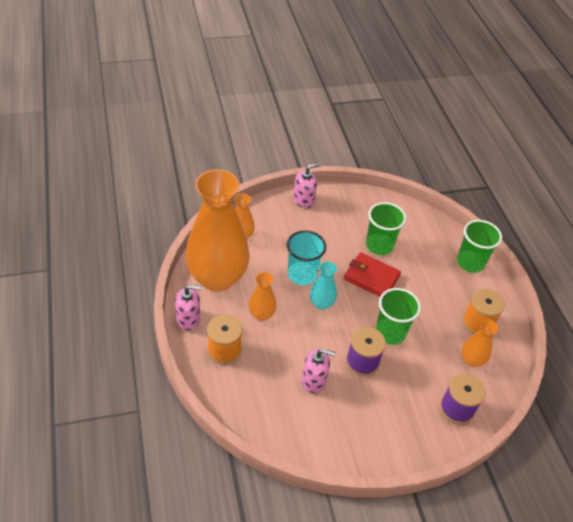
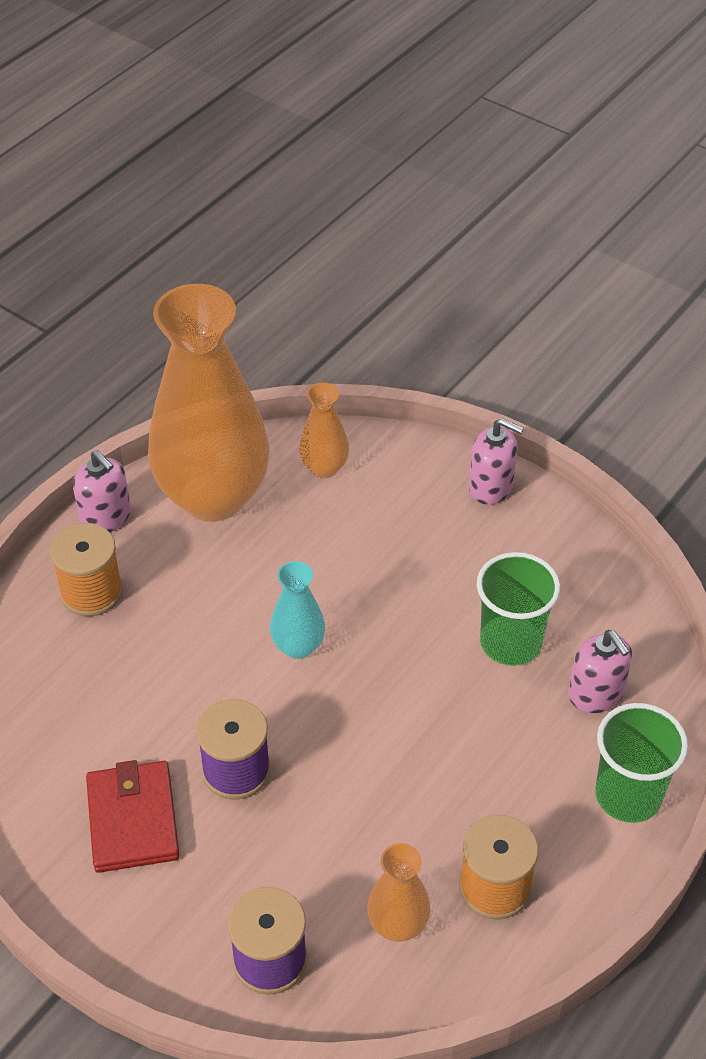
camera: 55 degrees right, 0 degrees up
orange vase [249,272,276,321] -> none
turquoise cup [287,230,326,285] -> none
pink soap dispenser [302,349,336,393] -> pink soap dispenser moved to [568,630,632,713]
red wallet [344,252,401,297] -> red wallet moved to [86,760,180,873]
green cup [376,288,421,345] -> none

* Work task *
In the listing above, each line with the word "none" is to be copied out.

* Completed exercise *
orange vase [249,272,276,321] -> none
turquoise cup [287,230,326,285] -> none
green cup [376,288,421,345] -> none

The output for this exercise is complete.